EXERCISE: Find every line in the data below that contains the string "perspective", and copy each of those lines in full.

(Stored data)
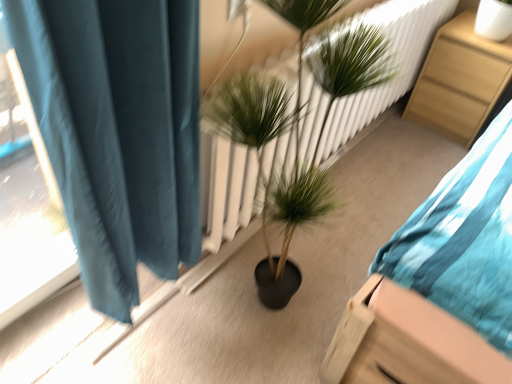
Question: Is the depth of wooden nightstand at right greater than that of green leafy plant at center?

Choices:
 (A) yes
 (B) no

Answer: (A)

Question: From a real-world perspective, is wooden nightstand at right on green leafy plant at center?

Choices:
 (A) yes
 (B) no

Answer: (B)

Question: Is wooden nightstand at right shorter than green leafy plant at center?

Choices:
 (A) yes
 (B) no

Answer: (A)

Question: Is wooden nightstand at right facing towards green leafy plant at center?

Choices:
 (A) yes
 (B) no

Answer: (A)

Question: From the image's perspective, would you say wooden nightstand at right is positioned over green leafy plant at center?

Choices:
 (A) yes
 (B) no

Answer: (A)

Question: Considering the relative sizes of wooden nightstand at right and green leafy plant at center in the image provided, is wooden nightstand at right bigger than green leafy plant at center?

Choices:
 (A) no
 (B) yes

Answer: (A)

==

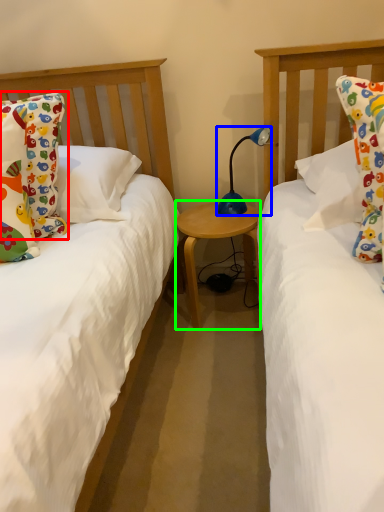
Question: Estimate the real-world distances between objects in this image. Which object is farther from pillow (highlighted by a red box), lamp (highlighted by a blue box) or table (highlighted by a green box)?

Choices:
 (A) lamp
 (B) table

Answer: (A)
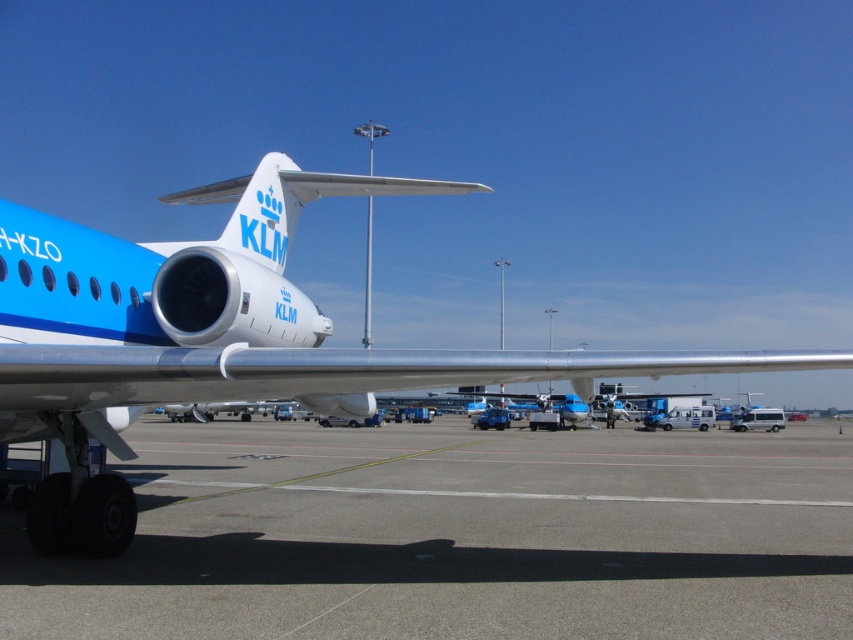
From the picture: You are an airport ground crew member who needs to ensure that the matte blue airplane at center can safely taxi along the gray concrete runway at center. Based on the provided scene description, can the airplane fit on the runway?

...

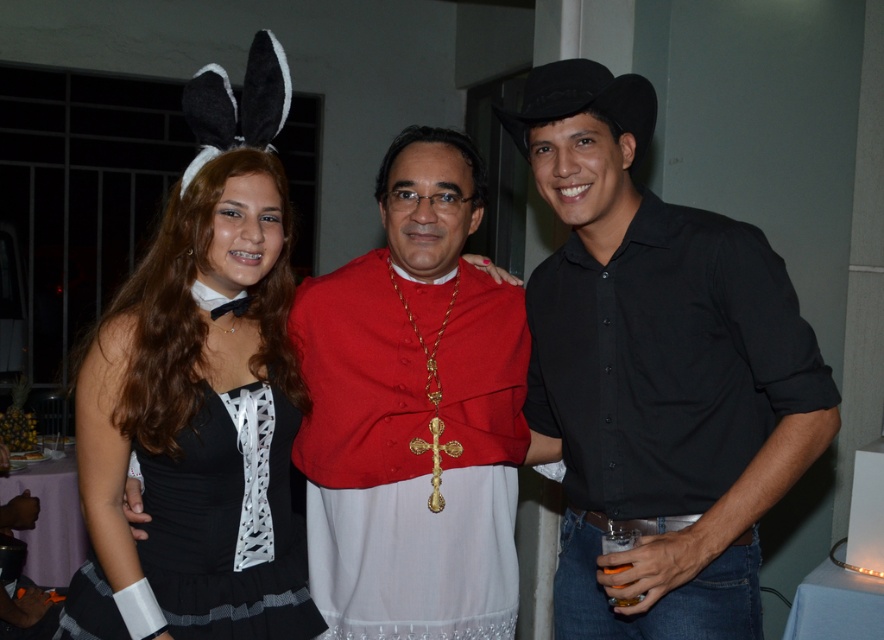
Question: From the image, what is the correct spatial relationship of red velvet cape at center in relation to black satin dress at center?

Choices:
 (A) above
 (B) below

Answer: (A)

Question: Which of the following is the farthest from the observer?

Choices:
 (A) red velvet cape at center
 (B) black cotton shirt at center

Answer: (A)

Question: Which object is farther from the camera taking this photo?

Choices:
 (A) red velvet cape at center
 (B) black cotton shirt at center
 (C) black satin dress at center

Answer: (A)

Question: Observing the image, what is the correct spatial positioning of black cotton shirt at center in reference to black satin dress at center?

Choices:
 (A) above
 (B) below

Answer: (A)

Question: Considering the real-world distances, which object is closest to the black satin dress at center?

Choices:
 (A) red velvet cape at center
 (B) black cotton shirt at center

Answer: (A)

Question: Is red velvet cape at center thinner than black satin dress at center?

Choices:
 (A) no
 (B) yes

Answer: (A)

RESPONSE TO THE TASK:
Question: From a real-world perspective, is wooden nightstand at right on green leafy plant at center?
Question: From the image's perspective, would you say wooden nightstand at right is positioned over green leafy plant at center?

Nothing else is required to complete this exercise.